## Your goal
An acceptable answer contains every record below, unchanged, and no pictures.

─── Input material

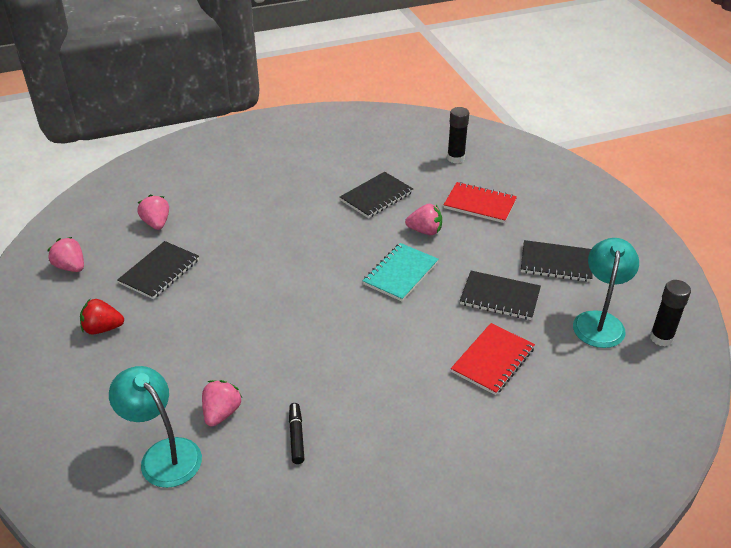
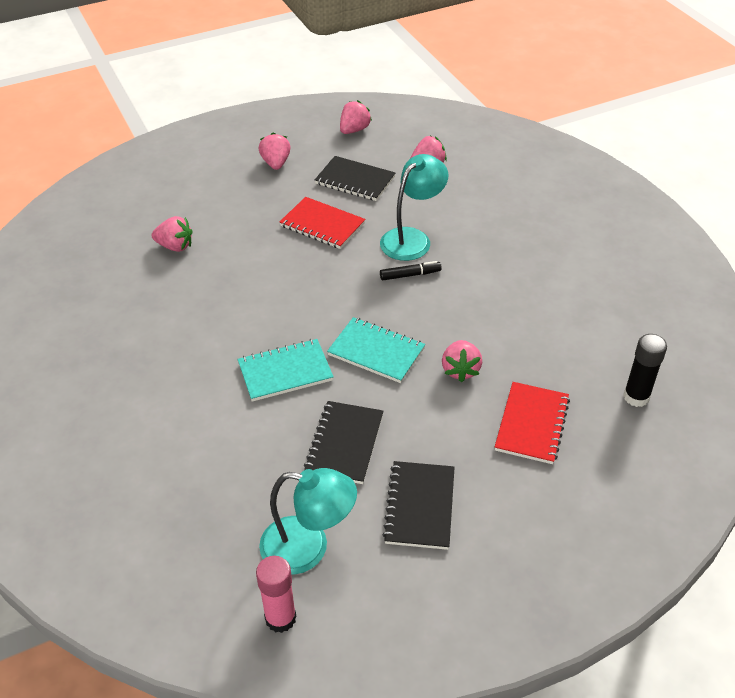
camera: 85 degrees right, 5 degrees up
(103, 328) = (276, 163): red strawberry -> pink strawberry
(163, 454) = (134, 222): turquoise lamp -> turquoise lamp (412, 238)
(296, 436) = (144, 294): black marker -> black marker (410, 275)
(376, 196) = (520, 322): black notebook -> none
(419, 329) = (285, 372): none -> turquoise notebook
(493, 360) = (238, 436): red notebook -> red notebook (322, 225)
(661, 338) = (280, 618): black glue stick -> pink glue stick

──────

## Reply to the exercise
camera: 85 degrees right, 5 degrees up
(103, 328) = (276, 163): red strawberry -> pink strawberry
(163, 454) = (134, 222): turquoise lamp -> turquoise lamp (412, 238)
(296, 436) = (144, 294): black marker -> black marker (410, 275)
(376, 196) = (520, 322): black notebook -> none
(419, 329) = (285, 372): none -> turquoise notebook
(493, 360) = (238, 436): red notebook -> red notebook (322, 225)
(661, 338) = (280, 618): black glue stick -> pink glue stick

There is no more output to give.